*Task prompt*.
Leave the pictures out and restate every line below exactly.

Given records section start

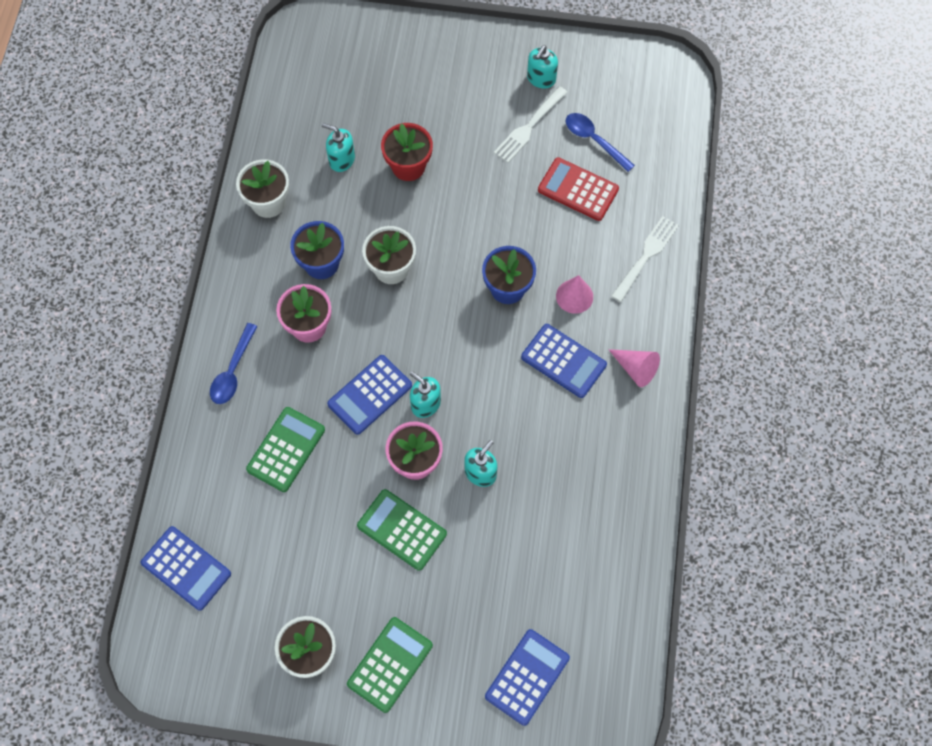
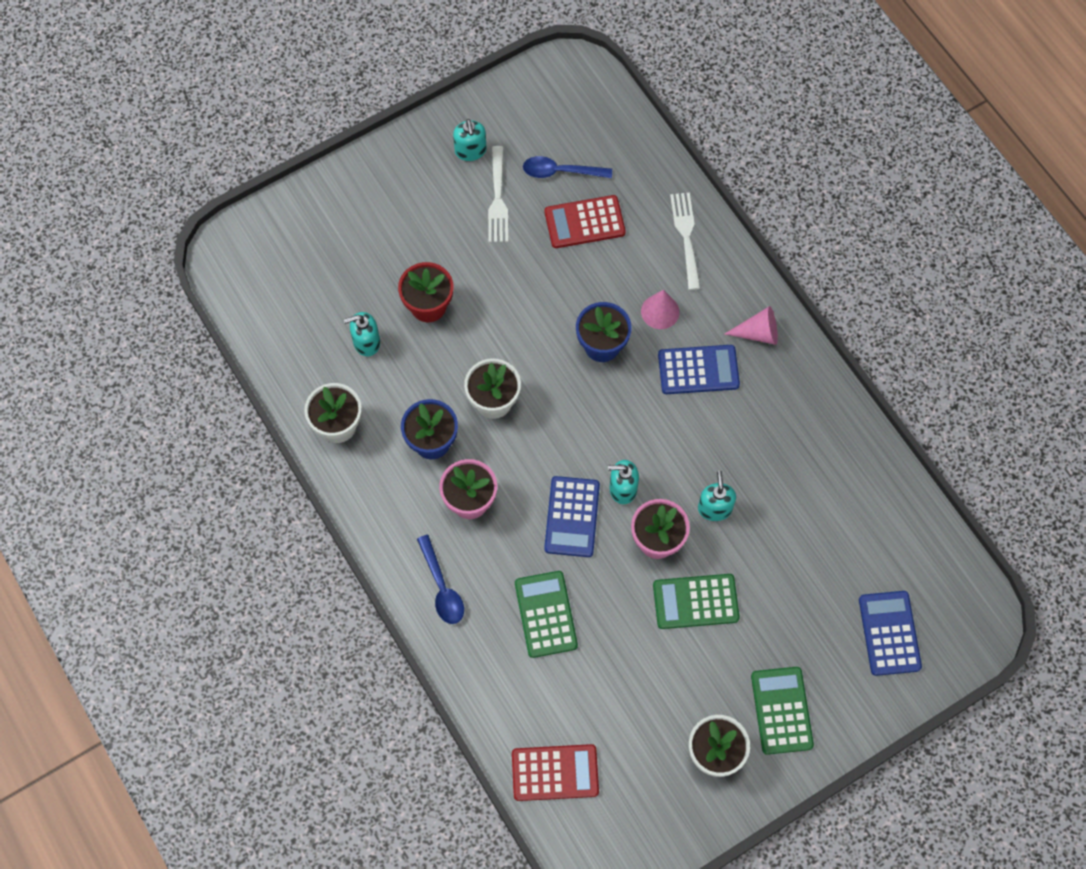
camera: 40 degrees left, 0 degrees up
blue calculator [141,526,231,611] -> red calculator [512,744,599,801]

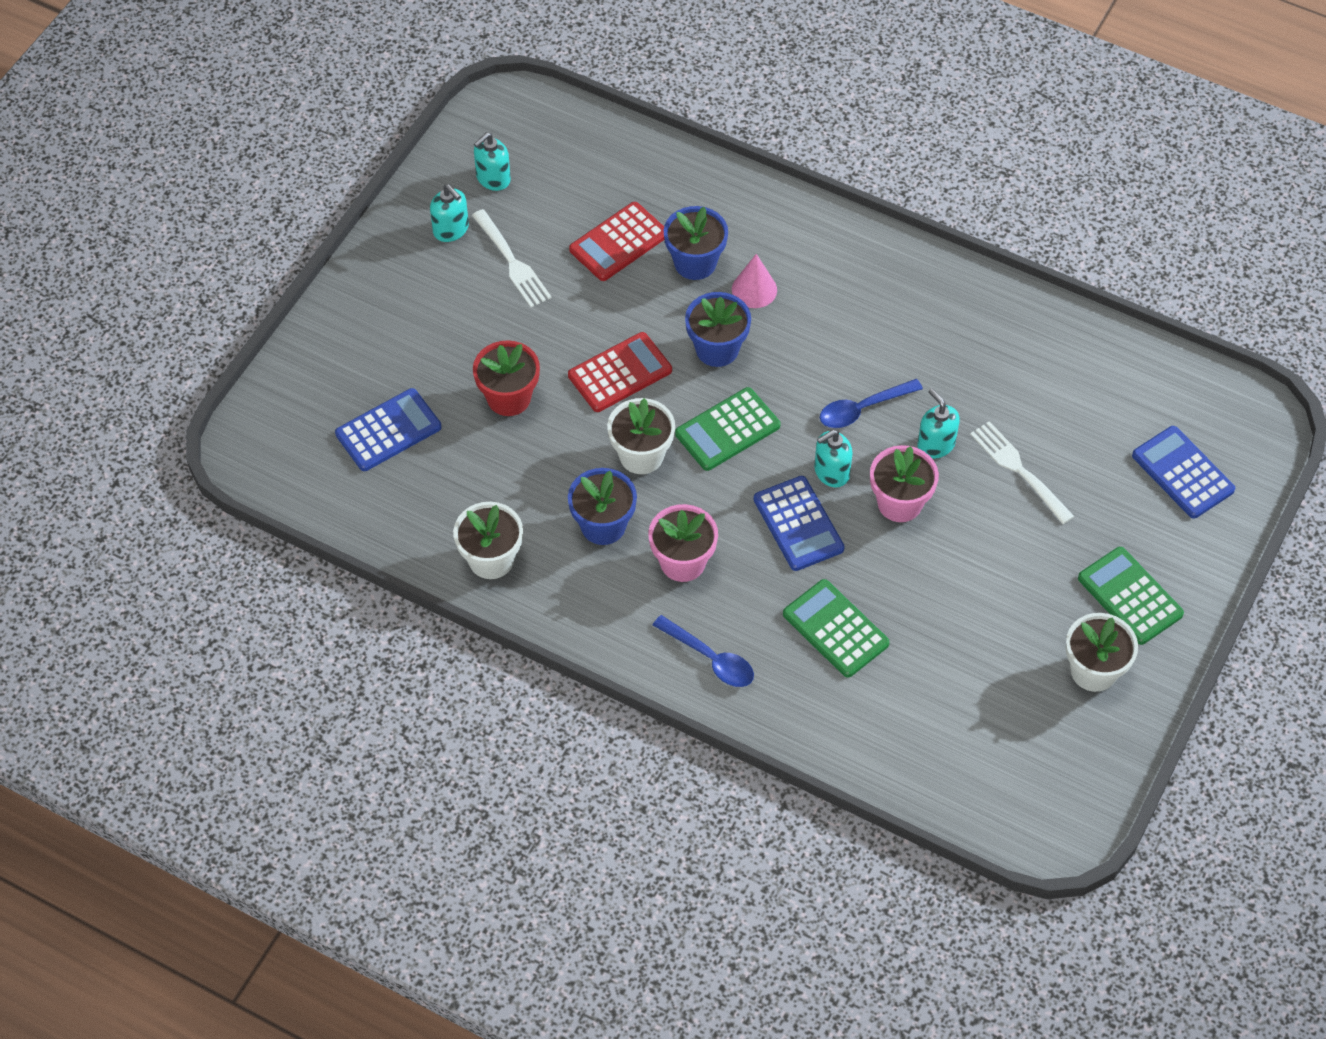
camera: 30 degrees left, 10 degrees down
turquoise soap dispenser [344,312,380,357] -> turquoise soap dispenser moved to [474,132,511,191]
red calculator [512,744,599,801] -> red calculator moved to [568,332,672,412]
blue spoon [523,156,612,178] -> blue spoon moved to [820,379,923,428]
green calculator [653,574,740,629] -> green calculator moved to [675,387,780,471]
blue calculator [658,345,740,394] -> blue calculator moved to [335,388,442,471]
white fork [670,193,701,290] -> white fork moved to [970,421,1074,524]
pink cone [725,306,778,345] -> none
none -> blue flower pot [664,206,728,280]

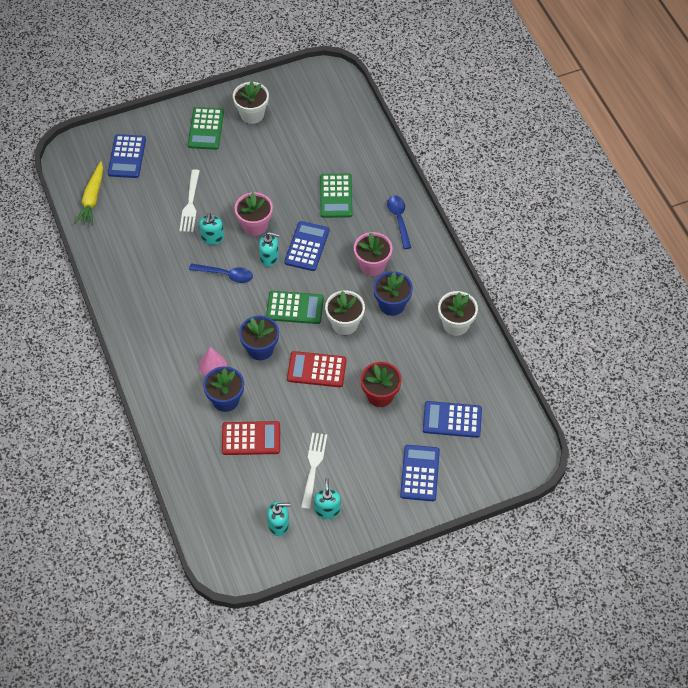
camera: 140 degrees left, 0 degrees up
none -> yellow carrot [75,161,103,226]
none -> blue calculator [400,445,440,501]

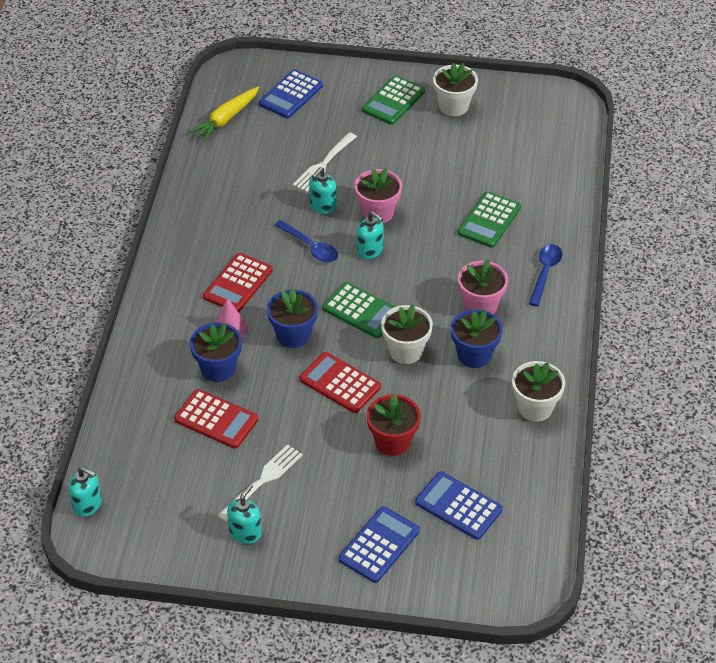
camera: 30 degrees right, 10 degrees down
turquoise soap dispenser [267,501,290,536] -> turquoise soap dispenser moved to [69,466,102,517]
blue calculator [284,221,329,271] -> none
none -> red calculator [203,253,273,312]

Given records section end

*Exercise solution*.
camera: 40 degrees left, 0 degrees up
blue calculator [141,526,231,611] -> red calculator [512,744,599,801]

camera: 30 degrees left, 10 degrees down
turquoise soap dispenser [344,312,380,357] -> turquoise soap dispenser moved to [474,132,511,191]
red calculator [512,744,599,801] -> red calculator moved to [568,332,672,412]
blue spoon [523,156,612,178] -> blue spoon moved to [820,379,923,428]
green calculator [653,574,740,629] -> green calculator moved to [675,387,780,471]
blue calculator [658,345,740,394] -> blue calculator moved to [335,388,442,471]
white fork [670,193,701,290] -> white fork moved to [970,421,1074,524]
pink cone [725,306,778,345] -> none
none -> blue flower pot [664,206,728,280]

camera: 140 degrees left, 0 degrees up
none -> yellow carrot [75,161,103,226]
none -> blue calculator [400,445,440,501]

camera: 30 degrees right, 10 degrees down
turquoise soap dispenser [267,501,290,536] -> turquoise soap dispenser moved to [69,466,102,517]
blue calculator [284,221,329,271] -> none
none -> red calculator [203,253,273,312]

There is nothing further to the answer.